No record may be omitted; give all of them again exactly.
==============================
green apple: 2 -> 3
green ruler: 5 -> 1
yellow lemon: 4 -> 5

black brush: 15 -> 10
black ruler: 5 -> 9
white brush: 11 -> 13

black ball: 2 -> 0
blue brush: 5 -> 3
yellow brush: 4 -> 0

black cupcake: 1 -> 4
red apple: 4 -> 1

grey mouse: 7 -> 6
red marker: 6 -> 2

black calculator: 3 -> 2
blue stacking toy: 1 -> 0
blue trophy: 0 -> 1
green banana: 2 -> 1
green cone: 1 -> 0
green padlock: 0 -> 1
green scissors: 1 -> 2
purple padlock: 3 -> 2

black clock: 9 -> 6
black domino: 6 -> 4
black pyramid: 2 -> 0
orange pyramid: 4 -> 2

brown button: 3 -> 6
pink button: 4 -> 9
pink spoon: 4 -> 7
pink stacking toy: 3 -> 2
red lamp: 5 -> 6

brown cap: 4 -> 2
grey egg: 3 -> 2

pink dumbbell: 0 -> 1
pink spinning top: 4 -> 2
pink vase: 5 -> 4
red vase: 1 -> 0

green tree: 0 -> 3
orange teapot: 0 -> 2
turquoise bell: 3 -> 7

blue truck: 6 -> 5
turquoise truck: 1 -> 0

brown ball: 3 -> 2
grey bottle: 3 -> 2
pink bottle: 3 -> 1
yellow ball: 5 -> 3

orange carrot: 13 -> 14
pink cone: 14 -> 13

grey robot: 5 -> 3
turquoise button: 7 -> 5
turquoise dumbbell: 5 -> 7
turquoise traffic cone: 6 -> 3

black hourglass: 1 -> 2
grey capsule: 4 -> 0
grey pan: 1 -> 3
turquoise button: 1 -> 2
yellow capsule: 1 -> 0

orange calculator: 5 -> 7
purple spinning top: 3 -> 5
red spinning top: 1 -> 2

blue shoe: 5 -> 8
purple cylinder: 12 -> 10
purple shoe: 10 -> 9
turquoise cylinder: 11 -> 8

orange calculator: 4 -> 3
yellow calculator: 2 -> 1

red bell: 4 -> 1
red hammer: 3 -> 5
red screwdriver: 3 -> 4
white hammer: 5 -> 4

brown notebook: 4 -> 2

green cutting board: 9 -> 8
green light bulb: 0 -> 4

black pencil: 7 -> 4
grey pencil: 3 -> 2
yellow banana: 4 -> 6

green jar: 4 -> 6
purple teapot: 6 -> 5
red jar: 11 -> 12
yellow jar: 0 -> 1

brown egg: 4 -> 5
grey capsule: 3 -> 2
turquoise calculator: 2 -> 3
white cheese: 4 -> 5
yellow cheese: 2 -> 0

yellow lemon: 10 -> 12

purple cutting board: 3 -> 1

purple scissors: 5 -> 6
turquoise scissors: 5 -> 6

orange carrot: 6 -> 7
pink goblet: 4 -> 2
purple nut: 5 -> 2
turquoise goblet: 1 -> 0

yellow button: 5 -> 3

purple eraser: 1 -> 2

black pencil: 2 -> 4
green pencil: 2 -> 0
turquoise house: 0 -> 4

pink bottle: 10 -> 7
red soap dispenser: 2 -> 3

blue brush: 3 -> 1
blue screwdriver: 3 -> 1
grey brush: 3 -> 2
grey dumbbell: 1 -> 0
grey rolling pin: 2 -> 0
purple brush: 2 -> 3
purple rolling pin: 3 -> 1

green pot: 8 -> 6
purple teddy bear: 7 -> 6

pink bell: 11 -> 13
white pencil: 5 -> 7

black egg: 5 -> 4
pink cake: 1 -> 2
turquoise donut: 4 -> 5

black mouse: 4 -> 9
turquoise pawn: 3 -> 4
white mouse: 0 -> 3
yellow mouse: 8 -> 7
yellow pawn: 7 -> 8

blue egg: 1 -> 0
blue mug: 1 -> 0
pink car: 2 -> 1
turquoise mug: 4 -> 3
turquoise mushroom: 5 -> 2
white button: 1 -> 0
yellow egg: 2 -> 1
==============================
ANSWER BELOW
green apple: 2 -> 3
green ruler: 5 -> 1
yellow lemon: 4 -> 5

black brush: 15 -> 10
black ruler: 5 -> 9
white brush: 11 -> 13

black ball: 2 -> 0
blue brush: 5 -> 3
yellow brush: 4 -> 0

black cupcake: 1 -> 4
red apple: 4 -> 1

grey mouse: 7 -> 6
red marker: 6 -> 2

black calculator: 3 -> 2
blue stacking toy: 1 -> 0
blue trophy: 0 -> 1
green banana: 2 -> 1
green cone: 1 -> 0
green padlock: 0 -> 1
green scissors: 1 -> 2
purple padlock: 3 -> 2

black clock: 9 -> 6
black domino: 6 -> 4
black pyramid: 2 -> 0
orange pyramid: 4 -> 2

brown button: 3 -> 6
pink button: 4 -> 9
pink spoon: 4 -> 7
pink stacking toy: 3 -> 2
red lamp: 5 -> 6

brown cap: 4 -> 2
grey egg: 3 -> 2

pink dumbbell: 0 -> 1
pink spinning top: 4 -> 2
pink vase: 5 -> 4
red vase: 1 -> 0

green tree: 0 -> 3
orange teapot: 0 -> 2
turquoise bell: 3 -> 7

blue truck: 6 -> 5
turquoise truck: 1 -> 0

brown ball: 3 -> 2
grey bottle: 3 -> 2
pink bottle: 3 -> 1
yellow ball: 5 -> 3

orange carrot: 13 -> 14
pink cone: 14 -> 13

grey robot: 5 -> 3
turquoise button: 7 -> 5
turquoise dumbbell: 5 -> 7
turquoise traffic cone: 6 -> 3

black hourglass: 1 -> 2
grey capsule: 4 -> 0
grey pan: 1 -> 3
turquoise button: 1 -> 2
yellow capsule: 1 -> 0

orange calculator: 5 -> 7
purple spinning top: 3 -> 5
red spinning top: 1 -> 2

blue shoe: 5 -> 8
purple cylinder: 12 -> 10
purple shoe: 10 -> 9
turquoise cylinder: 11 -> 8

orange calculator: 4 -> 3
yellow calculator: 2 -> 1

red bell: 4 -> 1
red hammer: 3 -> 5
red screwdriver: 3 -> 4
white hammer: 5 -> 4

brown notebook: 4 -> 2

green cutting board: 9 -> 8
green light bulb: 0 -> 4

black pencil: 7 -> 4
grey pencil: 3 -> 2
yellow banana: 4 -> 6

green jar: 4 -> 6
purple teapot: 6 -> 5
red jar: 11 -> 12
yellow jar: 0 -> 1

brown egg: 4 -> 5
grey capsule: 3 -> 2
turquoise calculator: 2 -> 3
white cheese: 4 -> 5
yellow cheese: 2 -> 0

yellow lemon: 10 -> 12

purple cutting board: 3 -> 1

purple scissors: 5 -> 6
turquoise scissors: 5 -> 6

orange carrot: 6 -> 7
pink goblet: 4 -> 2
purple nut: 5 -> 2
turquoise goblet: 1 -> 0

yellow button: 5 -> 3

purple eraser: 1 -> 2

black pencil: 2 -> 4
green pencil: 2 -> 0
turquoise house: 0 -> 4

pink bottle: 10 -> 7
red soap dispenser: 2 -> 3

blue brush: 3 -> 1
blue screwdriver: 3 -> 1
grey brush: 3 -> 2
grey dumbbell: 1 -> 0
grey rolling pin: 2 -> 0
purple brush: 2 -> 3
purple rolling pin: 3 -> 1

green pot: 8 -> 6
purple teddy bear: 7 -> 6

pink bell: 11 -> 13
white pencil: 5 -> 7

black egg: 5 -> 4
pink cake: 1 -> 2
turquoise donut: 4 -> 5

black mouse: 4 -> 9
turquoise pawn: 3 -> 4
white mouse: 0 -> 3
yellow mouse: 8 -> 7
yellow pawn: 7 -> 8

blue egg: 1 -> 0
blue mug: 1 -> 0
pink car: 2 -> 1
turquoise mug: 4 -> 3
turquoise mushroom: 5 -> 2
white button: 1 -> 0
yellow egg: 2 -> 1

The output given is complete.